> **INFORMATION PROVIDED**:
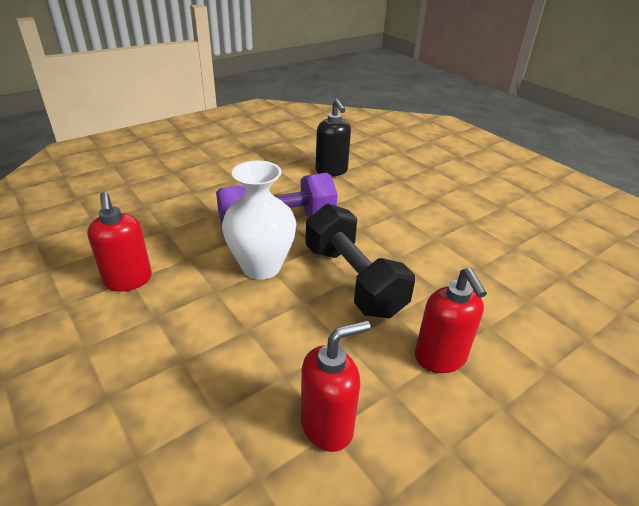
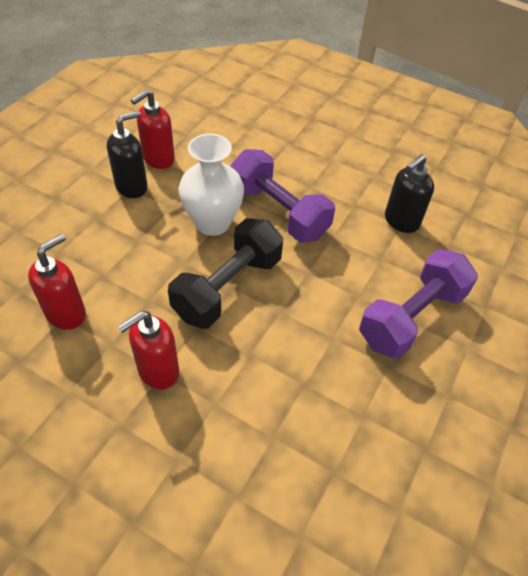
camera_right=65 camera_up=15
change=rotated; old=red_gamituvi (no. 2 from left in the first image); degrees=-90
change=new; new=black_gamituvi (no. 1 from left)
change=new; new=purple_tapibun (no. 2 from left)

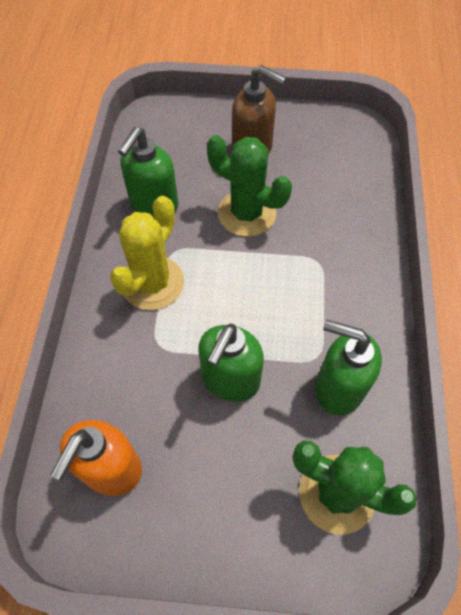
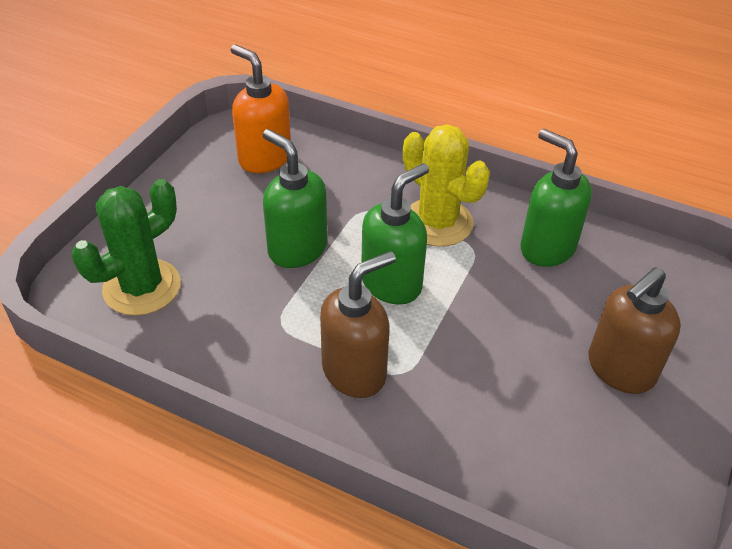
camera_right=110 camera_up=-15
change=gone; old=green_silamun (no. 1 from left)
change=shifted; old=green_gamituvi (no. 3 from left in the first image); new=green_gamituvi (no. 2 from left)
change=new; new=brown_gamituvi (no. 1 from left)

> **WHAT THE EXERCISE ASKS**:
Only lines with the word "first" are wanted, so copy each one from the records.

> **SOLUTION TO THIS TASK**:
change=rotated; old=red_gamituvi (no. 2 from left in the first image); degrees=-90
change=shifted; old=green_gamituvi (no. 3 from left in the first image); new=green_gamituvi (no. 2 from left)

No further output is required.